== MATERIAL SHOWN ==

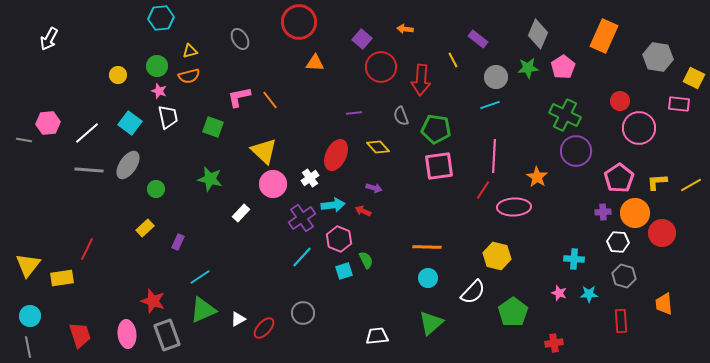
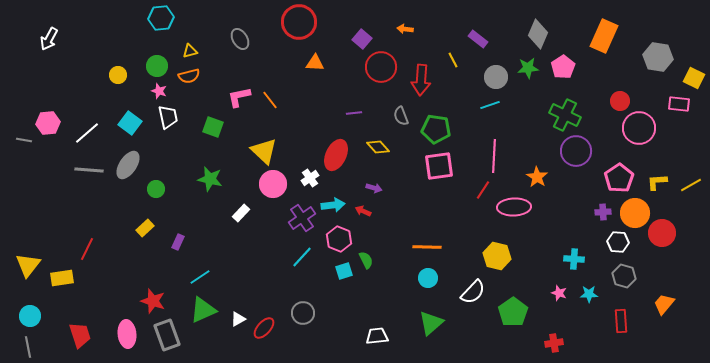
orange trapezoid at (664, 304): rotated 45 degrees clockwise
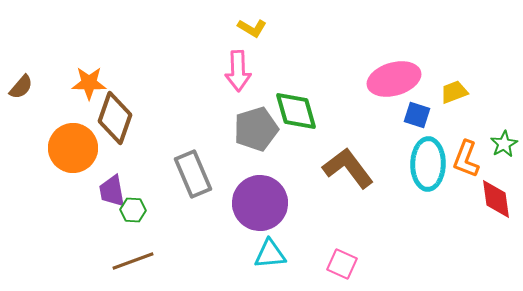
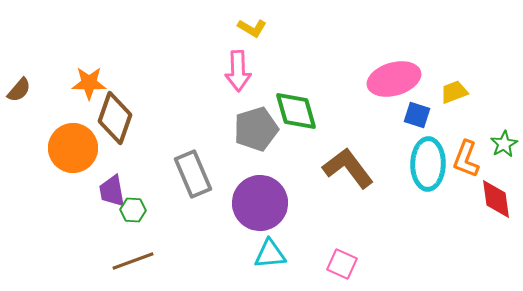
brown semicircle: moved 2 px left, 3 px down
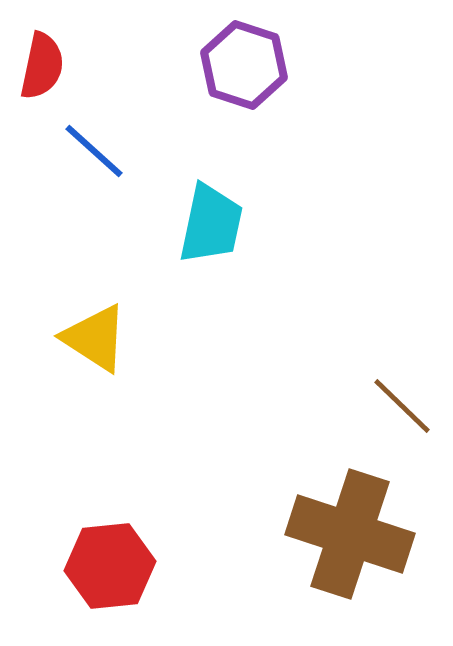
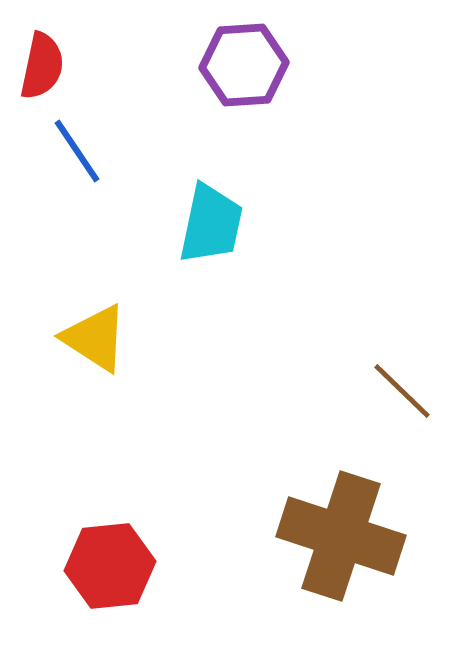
purple hexagon: rotated 22 degrees counterclockwise
blue line: moved 17 px left; rotated 14 degrees clockwise
brown line: moved 15 px up
brown cross: moved 9 px left, 2 px down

===

WHAT THE TASK REQUIRES =
Return all of the material exactly, without pictures.

ANSWER FOR THE TASK =
orange trapezoid at (664, 304): rotated 45 degrees clockwise
brown semicircle: moved 2 px left, 3 px down
purple hexagon: rotated 22 degrees counterclockwise
blue line: moved 17 px left; rotated 14 degrees clockwise
brown line: moved 15 px up
brown cross: moved 9 px left, 2 px down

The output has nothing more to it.